| Data shown |
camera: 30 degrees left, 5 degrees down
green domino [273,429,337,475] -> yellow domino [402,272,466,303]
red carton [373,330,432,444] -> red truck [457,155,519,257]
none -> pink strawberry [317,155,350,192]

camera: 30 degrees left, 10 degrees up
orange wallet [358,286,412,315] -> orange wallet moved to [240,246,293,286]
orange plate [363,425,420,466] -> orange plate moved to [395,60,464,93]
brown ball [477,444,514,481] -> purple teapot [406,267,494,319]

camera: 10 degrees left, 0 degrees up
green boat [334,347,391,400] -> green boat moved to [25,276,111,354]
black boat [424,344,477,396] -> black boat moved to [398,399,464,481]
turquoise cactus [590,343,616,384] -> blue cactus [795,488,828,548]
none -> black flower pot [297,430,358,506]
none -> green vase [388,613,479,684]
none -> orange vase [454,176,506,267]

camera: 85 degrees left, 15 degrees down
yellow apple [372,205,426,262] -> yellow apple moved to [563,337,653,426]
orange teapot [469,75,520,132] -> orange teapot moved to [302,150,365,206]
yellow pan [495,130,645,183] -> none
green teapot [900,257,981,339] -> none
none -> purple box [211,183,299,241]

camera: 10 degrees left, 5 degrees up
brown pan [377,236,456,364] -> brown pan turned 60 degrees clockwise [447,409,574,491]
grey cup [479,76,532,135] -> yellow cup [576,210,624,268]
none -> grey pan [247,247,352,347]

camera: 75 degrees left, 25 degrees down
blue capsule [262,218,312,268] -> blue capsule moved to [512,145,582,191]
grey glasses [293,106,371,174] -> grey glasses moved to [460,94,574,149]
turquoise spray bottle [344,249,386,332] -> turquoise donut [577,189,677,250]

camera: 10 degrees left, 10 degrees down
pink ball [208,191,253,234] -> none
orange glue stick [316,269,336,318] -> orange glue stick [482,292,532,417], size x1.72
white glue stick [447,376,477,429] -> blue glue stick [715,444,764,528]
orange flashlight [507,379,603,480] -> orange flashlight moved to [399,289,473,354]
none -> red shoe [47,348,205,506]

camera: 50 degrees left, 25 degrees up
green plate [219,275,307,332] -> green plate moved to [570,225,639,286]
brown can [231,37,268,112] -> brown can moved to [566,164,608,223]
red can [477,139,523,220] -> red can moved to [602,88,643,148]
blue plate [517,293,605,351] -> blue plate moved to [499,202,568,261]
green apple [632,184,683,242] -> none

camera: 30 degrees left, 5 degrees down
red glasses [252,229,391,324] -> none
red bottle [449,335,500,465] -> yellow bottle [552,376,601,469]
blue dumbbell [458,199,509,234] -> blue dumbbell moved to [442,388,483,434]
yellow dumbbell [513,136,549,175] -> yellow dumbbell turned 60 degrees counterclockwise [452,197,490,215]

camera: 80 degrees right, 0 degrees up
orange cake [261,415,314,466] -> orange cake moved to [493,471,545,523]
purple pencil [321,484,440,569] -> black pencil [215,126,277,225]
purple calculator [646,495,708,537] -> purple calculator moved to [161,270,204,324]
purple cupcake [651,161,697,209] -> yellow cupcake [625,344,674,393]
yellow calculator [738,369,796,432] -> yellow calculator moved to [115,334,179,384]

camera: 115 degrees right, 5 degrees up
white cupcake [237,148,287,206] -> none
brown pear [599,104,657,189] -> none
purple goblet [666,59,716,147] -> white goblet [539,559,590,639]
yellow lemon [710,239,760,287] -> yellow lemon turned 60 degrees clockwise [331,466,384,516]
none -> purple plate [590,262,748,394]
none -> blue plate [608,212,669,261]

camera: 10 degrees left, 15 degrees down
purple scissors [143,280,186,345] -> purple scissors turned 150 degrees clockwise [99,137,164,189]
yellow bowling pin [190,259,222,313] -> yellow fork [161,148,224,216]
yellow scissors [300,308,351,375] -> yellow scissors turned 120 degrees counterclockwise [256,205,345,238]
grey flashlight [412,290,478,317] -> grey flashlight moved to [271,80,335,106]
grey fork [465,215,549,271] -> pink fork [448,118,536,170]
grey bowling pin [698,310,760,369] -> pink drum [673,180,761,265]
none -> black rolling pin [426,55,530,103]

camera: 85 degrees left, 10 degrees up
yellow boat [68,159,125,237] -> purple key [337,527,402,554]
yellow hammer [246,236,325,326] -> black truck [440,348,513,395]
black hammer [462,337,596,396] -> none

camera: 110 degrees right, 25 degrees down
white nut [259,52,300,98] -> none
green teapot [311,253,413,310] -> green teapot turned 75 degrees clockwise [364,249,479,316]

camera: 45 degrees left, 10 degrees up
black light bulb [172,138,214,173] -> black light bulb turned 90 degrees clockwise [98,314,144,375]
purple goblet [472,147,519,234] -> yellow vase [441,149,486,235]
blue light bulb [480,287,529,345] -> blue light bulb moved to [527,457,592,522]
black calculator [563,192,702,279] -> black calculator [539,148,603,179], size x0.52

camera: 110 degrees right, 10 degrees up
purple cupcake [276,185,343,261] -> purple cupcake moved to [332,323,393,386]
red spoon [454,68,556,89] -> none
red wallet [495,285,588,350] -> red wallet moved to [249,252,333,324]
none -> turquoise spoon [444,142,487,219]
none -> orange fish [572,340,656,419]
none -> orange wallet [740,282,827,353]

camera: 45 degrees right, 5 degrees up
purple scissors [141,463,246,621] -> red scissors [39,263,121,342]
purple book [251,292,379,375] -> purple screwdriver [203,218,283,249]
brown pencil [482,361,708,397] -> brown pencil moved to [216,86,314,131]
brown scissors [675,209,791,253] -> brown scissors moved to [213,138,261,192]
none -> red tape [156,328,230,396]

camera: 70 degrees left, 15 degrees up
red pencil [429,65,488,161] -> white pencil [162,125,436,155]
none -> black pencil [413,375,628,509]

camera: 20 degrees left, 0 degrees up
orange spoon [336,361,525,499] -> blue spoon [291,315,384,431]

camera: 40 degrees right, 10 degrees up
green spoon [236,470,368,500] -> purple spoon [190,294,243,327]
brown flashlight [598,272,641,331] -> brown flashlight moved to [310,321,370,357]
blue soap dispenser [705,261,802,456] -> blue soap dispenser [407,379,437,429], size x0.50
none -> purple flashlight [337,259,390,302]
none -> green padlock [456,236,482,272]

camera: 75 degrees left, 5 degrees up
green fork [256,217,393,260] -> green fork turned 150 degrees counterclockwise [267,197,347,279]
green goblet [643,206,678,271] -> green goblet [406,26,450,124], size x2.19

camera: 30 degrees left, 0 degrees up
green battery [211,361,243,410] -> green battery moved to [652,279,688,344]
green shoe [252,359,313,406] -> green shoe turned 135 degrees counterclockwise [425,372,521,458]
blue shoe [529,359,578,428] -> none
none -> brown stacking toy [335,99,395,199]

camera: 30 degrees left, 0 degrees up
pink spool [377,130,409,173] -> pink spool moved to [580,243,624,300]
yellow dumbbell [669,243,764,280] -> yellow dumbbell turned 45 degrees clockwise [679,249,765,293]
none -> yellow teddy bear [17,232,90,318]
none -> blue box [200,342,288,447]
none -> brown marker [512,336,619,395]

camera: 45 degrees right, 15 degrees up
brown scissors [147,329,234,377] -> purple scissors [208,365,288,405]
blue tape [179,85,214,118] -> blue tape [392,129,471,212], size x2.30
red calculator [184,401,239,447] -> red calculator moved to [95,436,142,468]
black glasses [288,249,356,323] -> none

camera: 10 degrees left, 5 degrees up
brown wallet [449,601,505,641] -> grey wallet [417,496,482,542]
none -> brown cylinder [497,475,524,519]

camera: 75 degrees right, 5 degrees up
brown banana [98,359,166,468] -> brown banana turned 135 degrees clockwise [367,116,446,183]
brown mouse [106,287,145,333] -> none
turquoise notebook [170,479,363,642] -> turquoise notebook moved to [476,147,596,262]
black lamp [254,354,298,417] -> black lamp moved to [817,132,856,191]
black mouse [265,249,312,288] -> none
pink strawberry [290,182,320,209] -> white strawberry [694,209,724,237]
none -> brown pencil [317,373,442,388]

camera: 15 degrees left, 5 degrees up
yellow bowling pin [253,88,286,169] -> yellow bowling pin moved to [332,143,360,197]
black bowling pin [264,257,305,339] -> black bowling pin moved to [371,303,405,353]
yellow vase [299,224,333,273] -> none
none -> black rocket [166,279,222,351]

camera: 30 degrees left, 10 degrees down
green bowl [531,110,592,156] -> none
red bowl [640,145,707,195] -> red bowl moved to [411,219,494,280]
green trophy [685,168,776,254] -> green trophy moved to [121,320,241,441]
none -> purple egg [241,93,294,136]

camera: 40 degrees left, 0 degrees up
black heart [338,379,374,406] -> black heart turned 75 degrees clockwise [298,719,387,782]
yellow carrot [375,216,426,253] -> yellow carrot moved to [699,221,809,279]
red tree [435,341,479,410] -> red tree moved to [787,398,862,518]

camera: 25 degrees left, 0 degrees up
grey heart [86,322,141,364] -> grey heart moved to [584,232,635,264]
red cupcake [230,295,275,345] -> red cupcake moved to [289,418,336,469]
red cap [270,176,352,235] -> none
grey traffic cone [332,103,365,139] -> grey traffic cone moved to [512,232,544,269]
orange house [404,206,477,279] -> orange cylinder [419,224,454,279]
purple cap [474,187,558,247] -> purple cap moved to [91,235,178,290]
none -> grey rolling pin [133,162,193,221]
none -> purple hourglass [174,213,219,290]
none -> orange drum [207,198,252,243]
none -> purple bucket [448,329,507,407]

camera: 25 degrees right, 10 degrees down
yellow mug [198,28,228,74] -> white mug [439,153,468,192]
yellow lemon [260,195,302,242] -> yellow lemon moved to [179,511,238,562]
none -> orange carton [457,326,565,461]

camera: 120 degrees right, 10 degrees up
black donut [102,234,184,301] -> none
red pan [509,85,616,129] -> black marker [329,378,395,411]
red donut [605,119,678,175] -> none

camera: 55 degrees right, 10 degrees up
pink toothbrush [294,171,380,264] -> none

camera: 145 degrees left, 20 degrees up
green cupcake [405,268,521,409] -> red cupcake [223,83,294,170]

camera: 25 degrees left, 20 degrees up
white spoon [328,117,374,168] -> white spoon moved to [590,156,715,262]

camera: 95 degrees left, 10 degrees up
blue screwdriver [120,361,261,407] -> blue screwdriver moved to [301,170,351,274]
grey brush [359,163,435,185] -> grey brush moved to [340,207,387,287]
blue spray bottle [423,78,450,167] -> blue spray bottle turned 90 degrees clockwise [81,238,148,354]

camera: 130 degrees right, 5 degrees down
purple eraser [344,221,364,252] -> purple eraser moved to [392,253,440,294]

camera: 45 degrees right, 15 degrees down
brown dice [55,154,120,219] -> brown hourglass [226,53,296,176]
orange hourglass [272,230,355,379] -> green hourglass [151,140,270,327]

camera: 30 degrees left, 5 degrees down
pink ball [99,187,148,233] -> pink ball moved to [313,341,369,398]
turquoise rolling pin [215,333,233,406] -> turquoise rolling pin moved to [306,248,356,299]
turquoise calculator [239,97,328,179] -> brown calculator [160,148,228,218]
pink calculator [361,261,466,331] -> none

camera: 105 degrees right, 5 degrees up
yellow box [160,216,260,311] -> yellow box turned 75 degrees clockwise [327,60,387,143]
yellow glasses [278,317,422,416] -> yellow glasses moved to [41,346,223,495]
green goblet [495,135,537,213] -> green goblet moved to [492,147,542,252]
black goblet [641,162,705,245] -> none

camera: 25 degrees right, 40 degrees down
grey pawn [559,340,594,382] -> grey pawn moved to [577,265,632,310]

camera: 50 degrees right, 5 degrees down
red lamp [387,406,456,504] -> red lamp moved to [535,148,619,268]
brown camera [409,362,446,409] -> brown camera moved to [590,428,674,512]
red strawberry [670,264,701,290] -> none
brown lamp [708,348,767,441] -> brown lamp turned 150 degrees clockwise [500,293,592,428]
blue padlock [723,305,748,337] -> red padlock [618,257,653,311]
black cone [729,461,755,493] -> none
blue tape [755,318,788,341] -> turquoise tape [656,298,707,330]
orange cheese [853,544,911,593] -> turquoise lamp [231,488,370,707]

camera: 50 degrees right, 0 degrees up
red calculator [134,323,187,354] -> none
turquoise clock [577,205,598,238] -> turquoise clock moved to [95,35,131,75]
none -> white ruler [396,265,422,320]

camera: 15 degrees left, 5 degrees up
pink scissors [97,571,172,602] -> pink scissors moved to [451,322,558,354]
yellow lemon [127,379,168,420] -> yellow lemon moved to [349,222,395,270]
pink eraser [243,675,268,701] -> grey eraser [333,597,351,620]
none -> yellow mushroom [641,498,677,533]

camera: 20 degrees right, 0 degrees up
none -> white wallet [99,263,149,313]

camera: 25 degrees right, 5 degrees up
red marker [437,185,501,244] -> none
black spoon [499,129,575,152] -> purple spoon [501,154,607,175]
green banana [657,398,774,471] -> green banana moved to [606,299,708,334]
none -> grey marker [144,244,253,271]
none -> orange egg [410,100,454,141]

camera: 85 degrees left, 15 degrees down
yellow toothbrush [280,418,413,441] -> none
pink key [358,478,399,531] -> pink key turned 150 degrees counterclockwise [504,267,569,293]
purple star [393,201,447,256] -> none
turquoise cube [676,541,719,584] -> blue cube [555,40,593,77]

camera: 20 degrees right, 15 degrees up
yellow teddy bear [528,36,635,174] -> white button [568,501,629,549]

| Work to be completed |
From the entries above, copy every line where the word "pink" shows up.

| Exercise response |
none -> pink strawberry [317,155,350,192]
pink ball [208,191,253,234] -> none
grey fork [465,215,549,271] -> pink fork [448,118,536,170]
grey bowling pin [698,310,760,369] -> pink drum [673,180,761,265]
pink spool [377,130,409,173] -> pink spool moved to [580,243,624,300]
pink strawberry [290,182,320,209] -> white strawberry [694,209,724,237]
pink toothbrush [294,171,380,264] -> none
pink ball [99,187,148,233] -> pink ball moved to [313,341,369,398]
pink calculator [361,261,466,331] -> none
pink scissors [97,571,172,602] -> pink scissors moved to [451,322,558,354]
pink eraser [243,675,268,701] -> grey eraser [333,597,351,620]
pink key [358,478,399,531] -> pink key turned 150 degrees counterclockwise [504,267,569,293]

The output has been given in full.